━━ DATA EXTRACT ━━

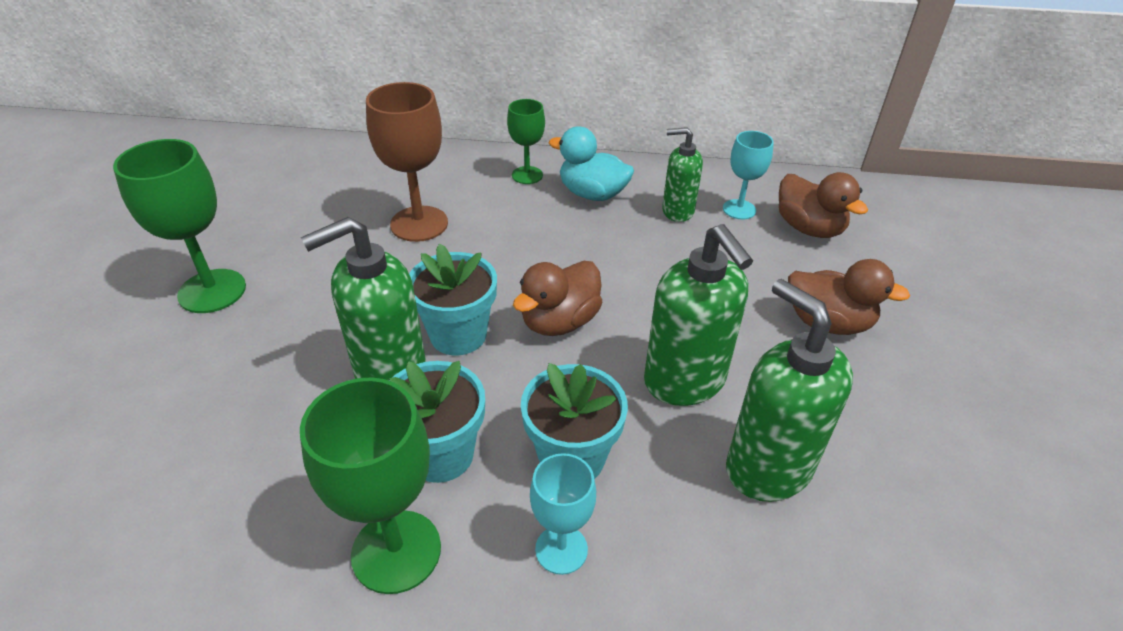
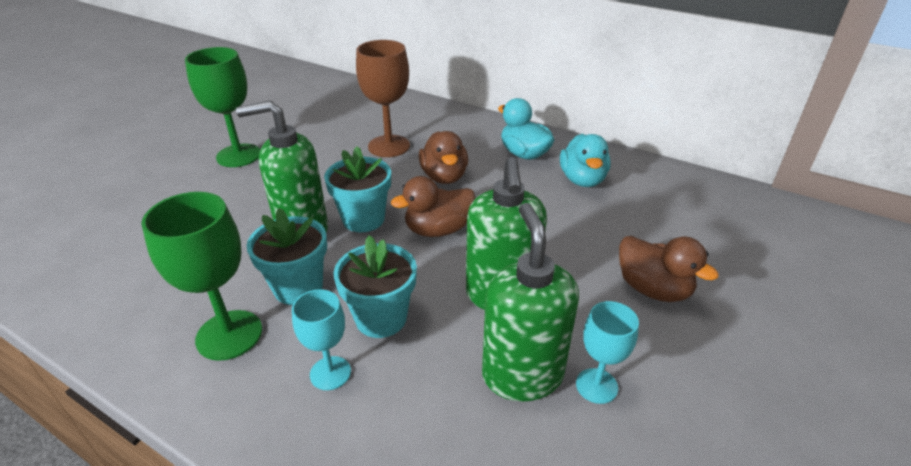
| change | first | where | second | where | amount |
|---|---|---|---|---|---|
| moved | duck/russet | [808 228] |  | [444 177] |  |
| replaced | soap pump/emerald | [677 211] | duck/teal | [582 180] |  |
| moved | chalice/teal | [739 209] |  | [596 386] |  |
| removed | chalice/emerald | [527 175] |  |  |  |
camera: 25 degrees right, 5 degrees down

━━━

WORK INSTRUCTIONS. Write out the data above exactly as it appears, but without any image.

ANSWER BELOW.
| change | first | where | second | where | amount |
|---|---|---|---|---|---|
| moved | duck/russet | [808 228] |  | [444 177] |  |
| replaced | soap pump/emerald | [677 211] | duck/teal | [582 180] |  |
| moved | chalice/teal | [739 209] |  | [596 386] |  |
| removed | chalice/emerald | [527 175] |  |  |  |
camera: 25 degrees right, 5 degrees down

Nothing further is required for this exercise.